Change detection data

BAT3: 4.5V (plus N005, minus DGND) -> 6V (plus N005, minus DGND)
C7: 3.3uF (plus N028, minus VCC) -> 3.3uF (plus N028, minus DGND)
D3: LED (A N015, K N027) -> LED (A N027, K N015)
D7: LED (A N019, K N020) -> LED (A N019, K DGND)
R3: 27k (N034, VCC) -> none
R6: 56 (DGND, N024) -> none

**PROBLEM STATEMENT**
Repeat each entry above exactly as it appears.

**TASK RESULT**
BAT3: 4.5V (plus N005, minus DGND) -> 6V (plus N005, minus DGND)
C7: 3.3uF (plus N028, minus VCC) -> 3.3uF (plus N028, minus DGND)
D3: LED (A N015, K N027) -> LED (A N027, K N015)
D7: LED (A N019, K N020) -> LED (A N019, K DGND)
R3: 27k (N034, VCC) -> none
R6: 56 (DGND, N024) -> none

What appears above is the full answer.